Description of the task –
Each line of the listing that contains the word "none" is to be copied.
Top of Task data
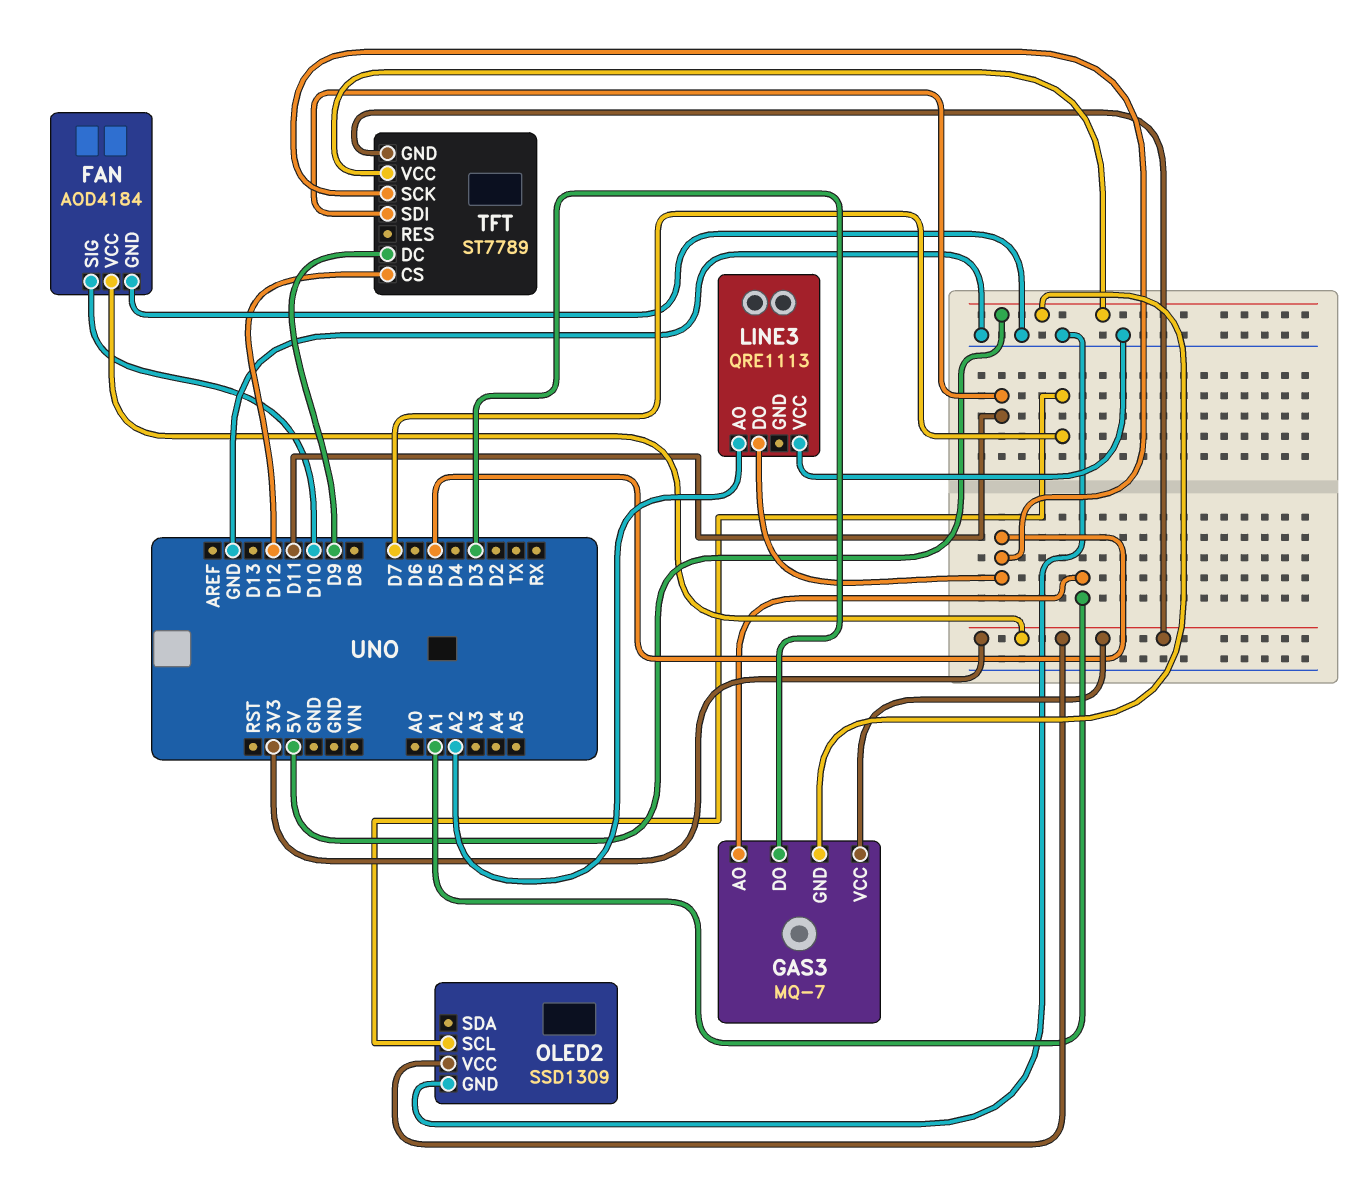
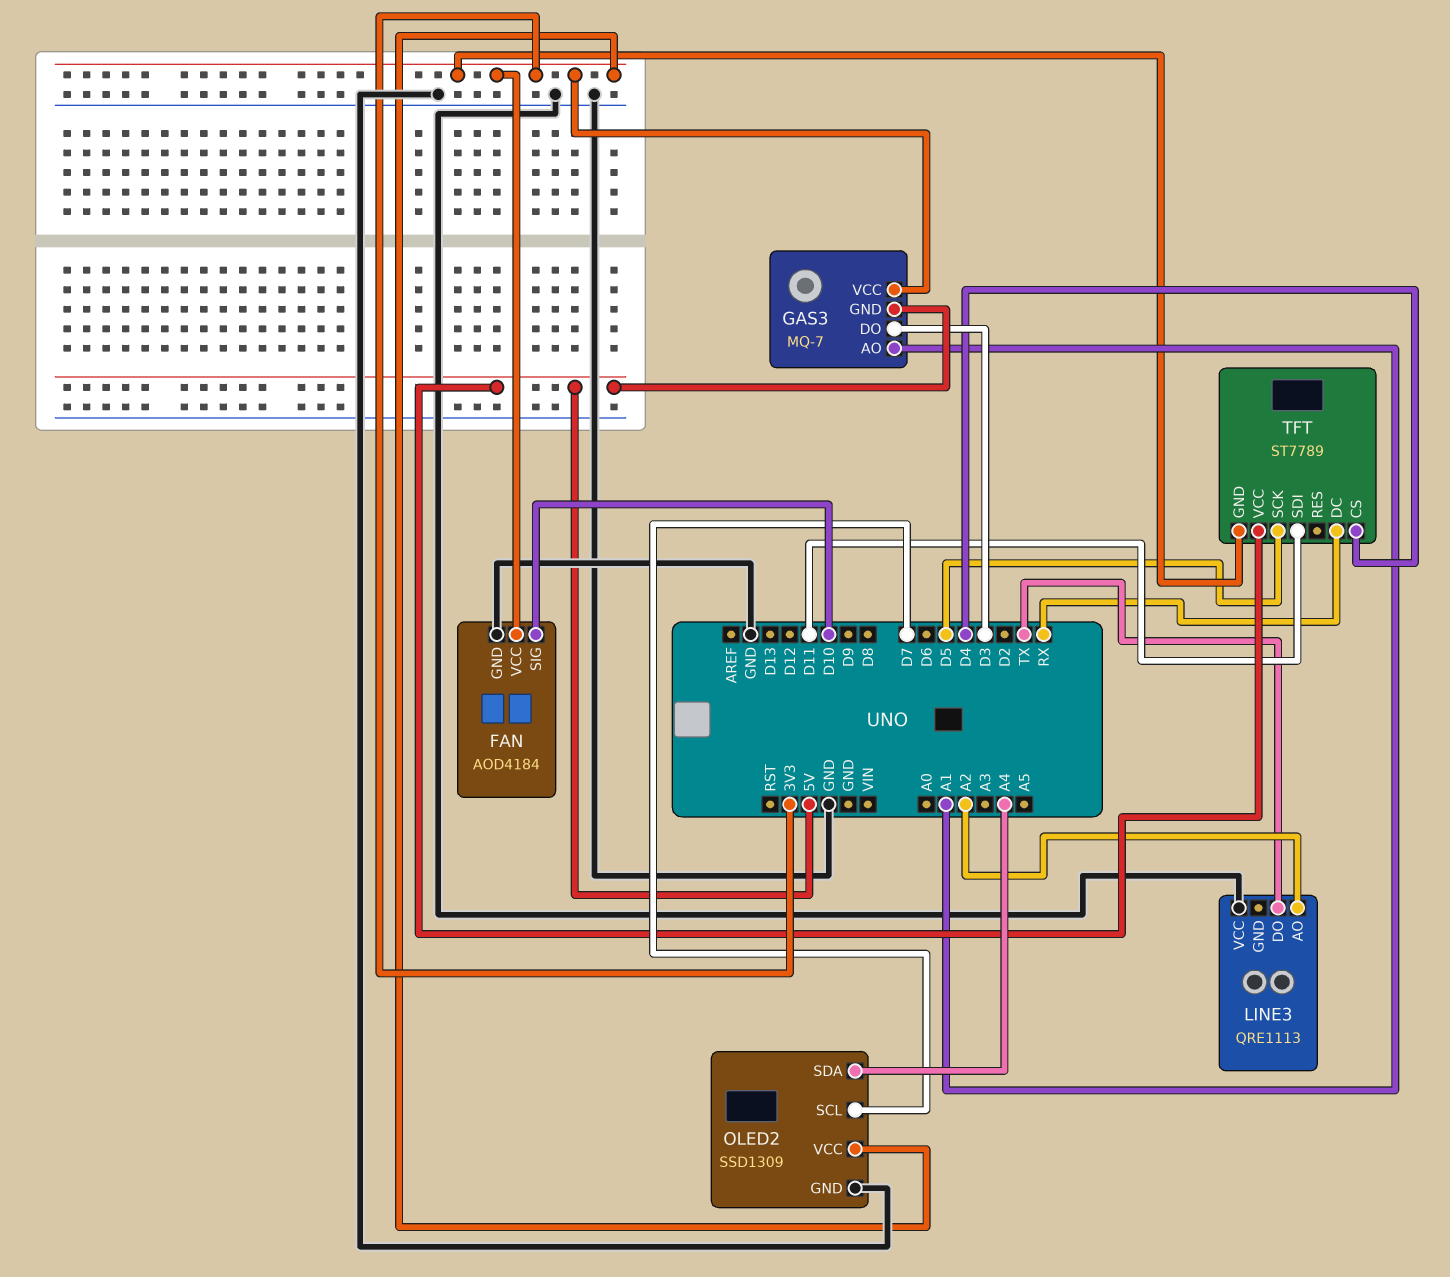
LINE3 pin DO: D5 -> TX
OLED2 pin SDA: none -> A4
TFT pin CS: D12 -> D4
TFT pin DC: D9 -> RX

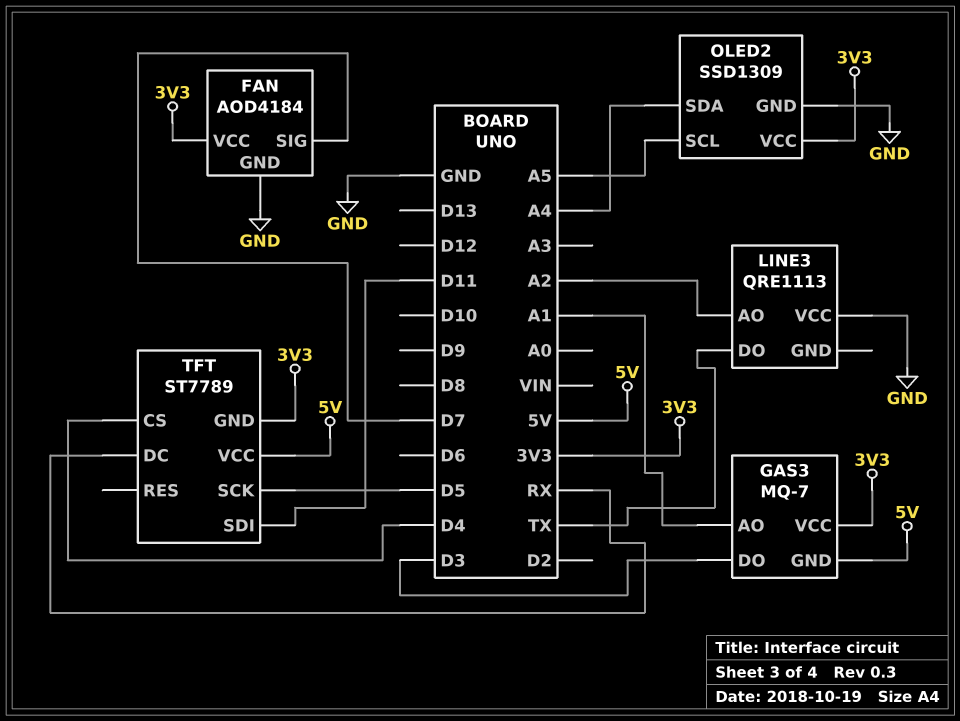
FAN pin SIG: D10 -> D7
OLED2 pin SCL: D7 -> A5

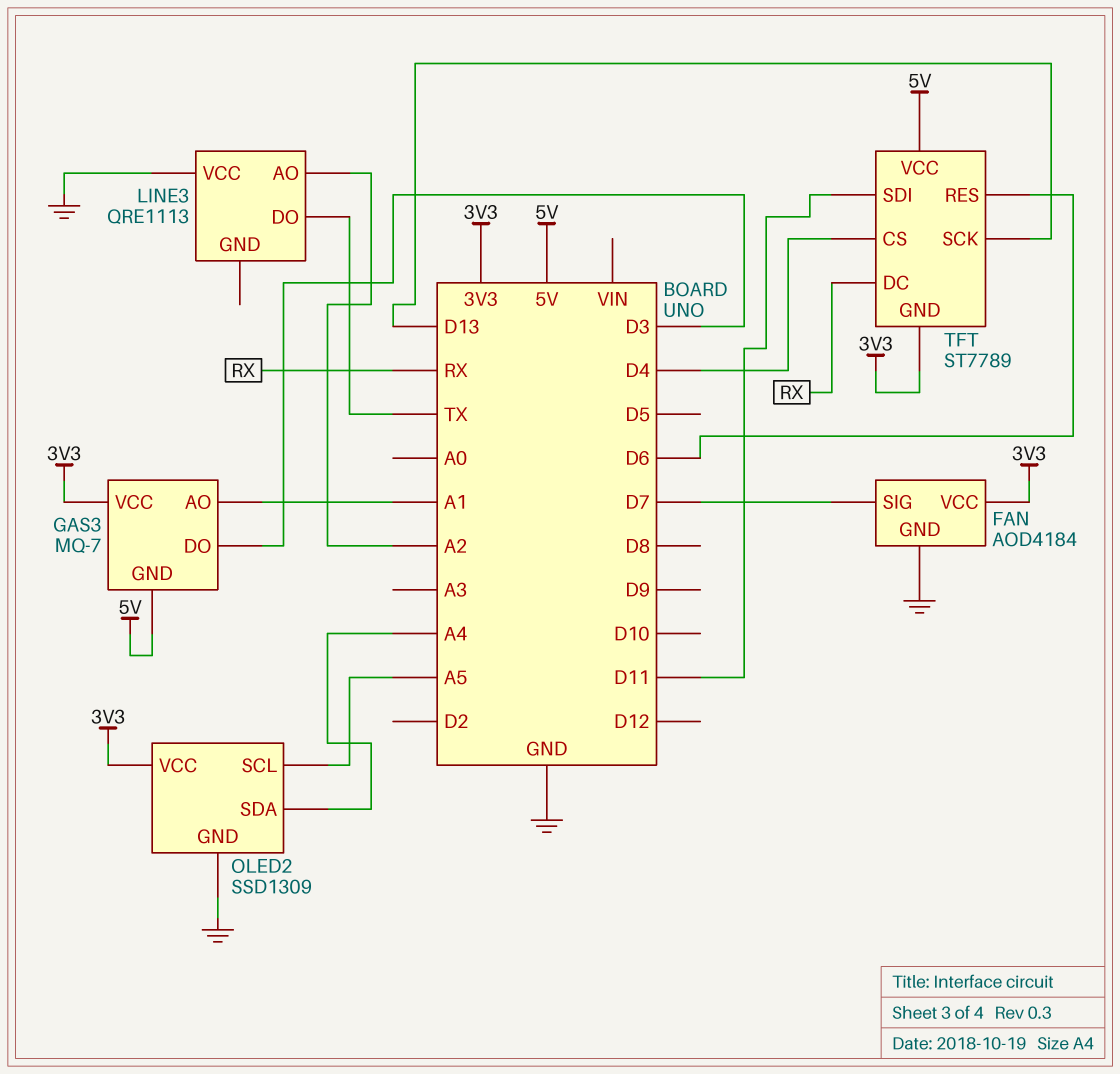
TFT pin RES: none -> D6
TFT pin SCK: D5 -> D13

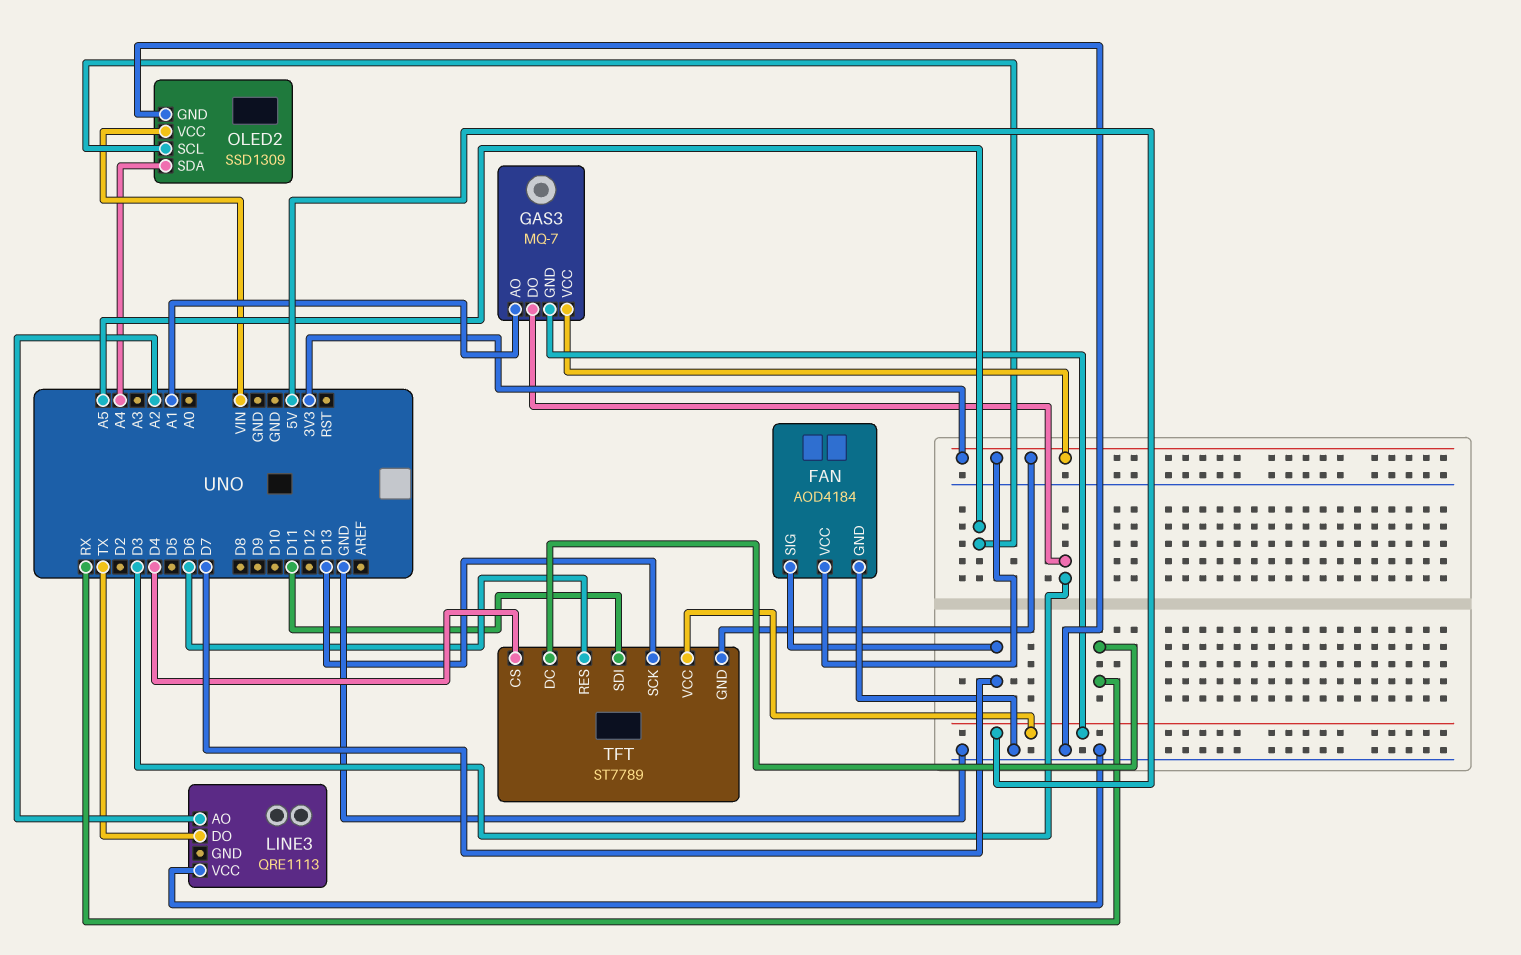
OLED2 pin VCC: 3V3 -> VIN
Bottom of Task data
Solution to the problem –
OLED2 pin SDA: none -> A4
TFT pin RES: none -> D6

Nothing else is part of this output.